▶ _WHAT YOU WILL DO_
I need each line of the entries below that includes the string "before".

▶ _DATA UNDER STUDY_
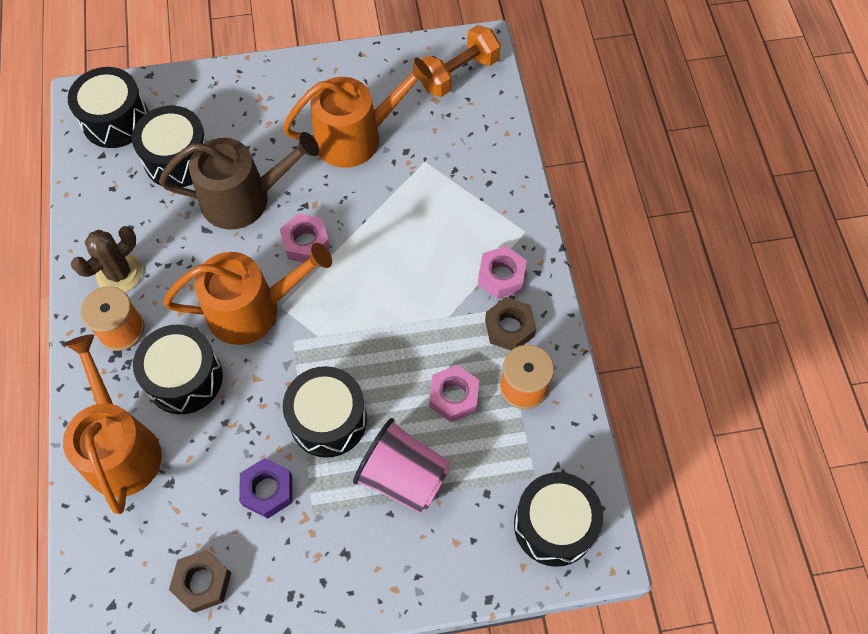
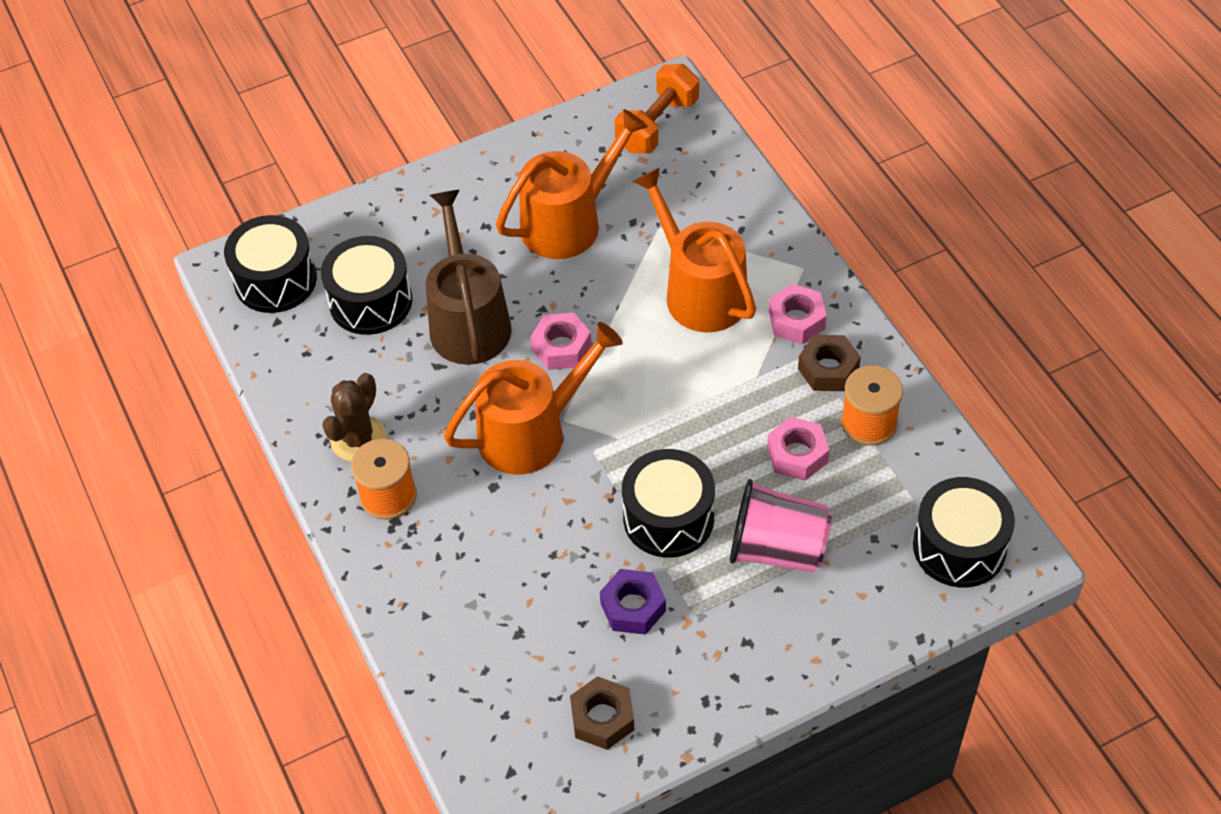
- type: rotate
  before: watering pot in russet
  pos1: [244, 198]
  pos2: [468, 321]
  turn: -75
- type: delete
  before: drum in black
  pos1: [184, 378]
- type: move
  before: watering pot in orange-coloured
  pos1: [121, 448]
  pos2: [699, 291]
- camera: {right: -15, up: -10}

▶ _OUTPUT_
  before: watering pot in russet
  before: drum in black
  before: watering pot in orange-coloured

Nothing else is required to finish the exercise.